(Task material begins)
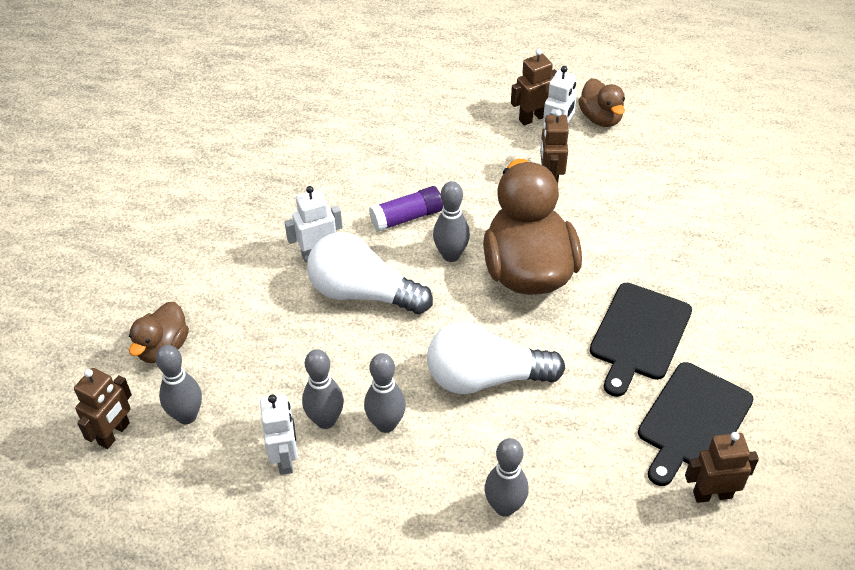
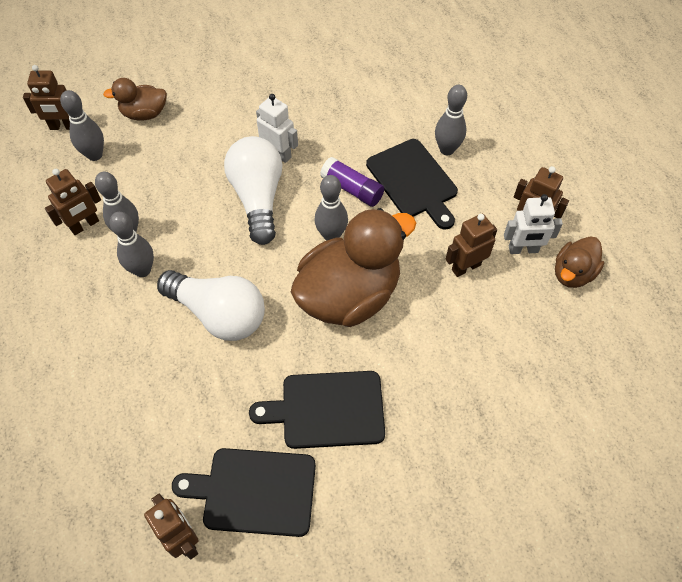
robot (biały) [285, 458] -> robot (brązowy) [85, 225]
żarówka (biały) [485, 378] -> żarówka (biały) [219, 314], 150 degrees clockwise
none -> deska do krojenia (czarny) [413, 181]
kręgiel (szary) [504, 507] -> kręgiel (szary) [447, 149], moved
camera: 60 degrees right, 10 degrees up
(Task material ends)
Give back the whole of the material exactly, with the pictures removed.

robot (biały) [285, 458] -> robot (brązowy) [85, 225]
żarówka (biały) [485, 378] -> żarówka (biały) [219, 314], 150 degrees clockwise
none -> deska do krojenia (czarny) [413, 181]
kręgiel (szary) [504, 507] -> kręgiel (szary) [447, 149], moved
camera: 60 degrees right, 10 degrees up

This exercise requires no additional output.